Exercise aim: All lines in the data that hold the word "schottky" need copying.

Start of Block

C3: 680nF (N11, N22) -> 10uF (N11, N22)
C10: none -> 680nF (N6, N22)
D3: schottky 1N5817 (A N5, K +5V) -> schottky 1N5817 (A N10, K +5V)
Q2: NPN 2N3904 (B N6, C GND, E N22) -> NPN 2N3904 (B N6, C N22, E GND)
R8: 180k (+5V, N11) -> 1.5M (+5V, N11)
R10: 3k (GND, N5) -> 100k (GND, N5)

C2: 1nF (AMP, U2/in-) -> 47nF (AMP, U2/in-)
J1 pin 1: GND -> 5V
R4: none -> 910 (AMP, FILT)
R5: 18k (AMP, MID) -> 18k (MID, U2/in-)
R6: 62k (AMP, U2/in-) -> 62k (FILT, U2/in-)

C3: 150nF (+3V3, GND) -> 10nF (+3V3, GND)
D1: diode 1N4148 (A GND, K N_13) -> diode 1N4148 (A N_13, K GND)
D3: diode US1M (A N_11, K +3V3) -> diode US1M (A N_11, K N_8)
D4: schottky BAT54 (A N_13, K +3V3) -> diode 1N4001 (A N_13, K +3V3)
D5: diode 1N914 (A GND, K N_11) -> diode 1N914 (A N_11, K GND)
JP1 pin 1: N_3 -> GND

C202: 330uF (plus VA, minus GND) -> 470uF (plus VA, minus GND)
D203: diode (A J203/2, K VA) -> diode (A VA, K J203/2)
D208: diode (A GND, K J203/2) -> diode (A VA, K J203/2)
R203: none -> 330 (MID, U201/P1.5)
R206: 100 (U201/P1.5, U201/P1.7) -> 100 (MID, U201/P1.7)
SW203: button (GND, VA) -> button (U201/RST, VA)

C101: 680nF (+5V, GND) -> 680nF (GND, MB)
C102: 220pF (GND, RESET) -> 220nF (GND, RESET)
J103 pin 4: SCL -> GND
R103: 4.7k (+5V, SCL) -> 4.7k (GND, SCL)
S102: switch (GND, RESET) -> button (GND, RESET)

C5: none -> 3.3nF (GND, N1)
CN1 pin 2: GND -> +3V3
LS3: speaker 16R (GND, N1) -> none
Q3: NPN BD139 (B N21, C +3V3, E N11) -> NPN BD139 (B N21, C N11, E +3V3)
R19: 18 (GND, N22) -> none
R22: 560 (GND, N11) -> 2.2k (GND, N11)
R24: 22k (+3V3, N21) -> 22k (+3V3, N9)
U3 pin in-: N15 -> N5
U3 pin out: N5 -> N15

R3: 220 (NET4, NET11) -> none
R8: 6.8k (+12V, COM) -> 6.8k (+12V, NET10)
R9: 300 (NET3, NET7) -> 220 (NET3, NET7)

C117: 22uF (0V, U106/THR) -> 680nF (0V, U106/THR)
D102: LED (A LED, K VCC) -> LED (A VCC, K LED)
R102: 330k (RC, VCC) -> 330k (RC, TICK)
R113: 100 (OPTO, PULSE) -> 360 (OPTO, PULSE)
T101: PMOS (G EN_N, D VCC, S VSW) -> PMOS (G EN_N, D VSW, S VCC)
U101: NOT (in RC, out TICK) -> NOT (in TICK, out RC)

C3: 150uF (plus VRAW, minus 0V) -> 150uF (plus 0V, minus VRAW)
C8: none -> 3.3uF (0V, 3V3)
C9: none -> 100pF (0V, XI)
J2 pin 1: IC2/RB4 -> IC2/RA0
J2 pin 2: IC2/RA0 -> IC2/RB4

End of Block

Solution to the problem:
D3: schottky 1N5817 (A N5, K +5V) -> schottky 1N5817 (A N10, K +5V)
D4: schottky BAT54 (A N_13, K +3V3) -> diode 1N4001 (A N_13, K +3V3)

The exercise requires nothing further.